* Exercise brief: Copy the entries that appear below in full, leaving out any picture among them.

※

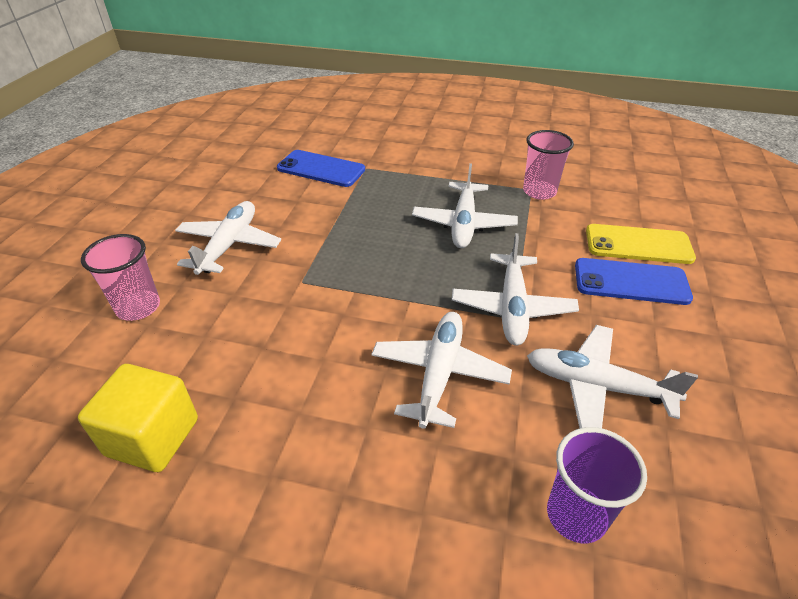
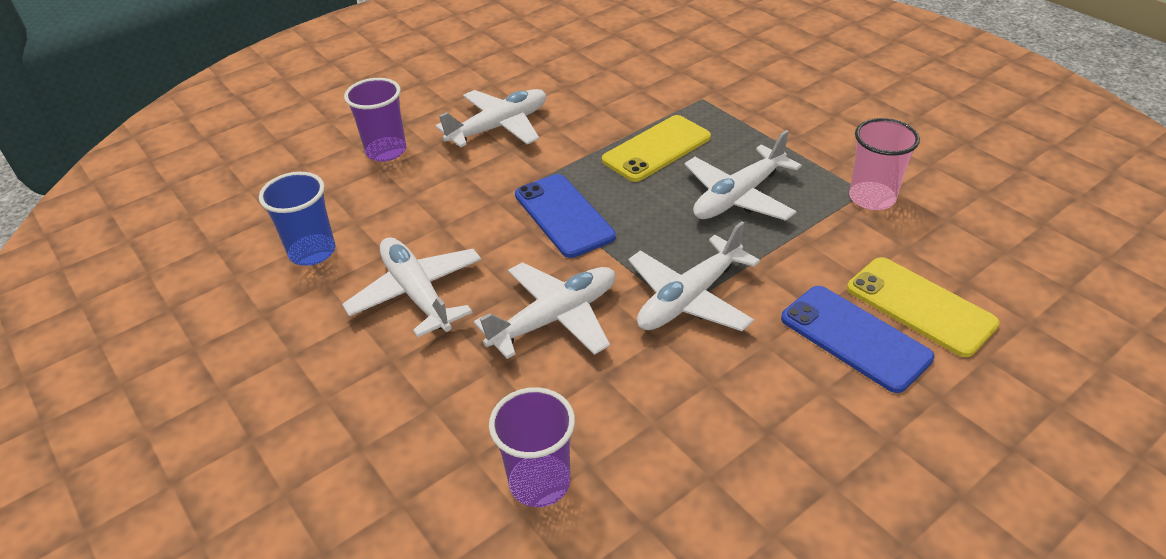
camera: 40 degrees right, 0 degrees up
(138, 307) = (386, 151): pink cup -> purple cup
(153, 437) = (312, 252): yellow cube -> blue cup
(321, 169) = (654, 83): blue phone -> blue phone (563, 216)
(373, 213) = (657, 149): none -> yellow phone
(596, 386) = (685, 406): white plane -> white plane (417, 293)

※

* Task result:
camera: 40 degrees right, 0 degrees up
(138, 307) = (386, 151): pink cup -> purple cup
(153, 437) = (312, 252): yellow cube -> blue cup
(321, 169) = (654, 83): blue phone -> blue phone (563, 216)
(373, 213) = (657, 149): none -> yellow phone
(596, 386) = (685, 406): white plane -> white plane (417, 293)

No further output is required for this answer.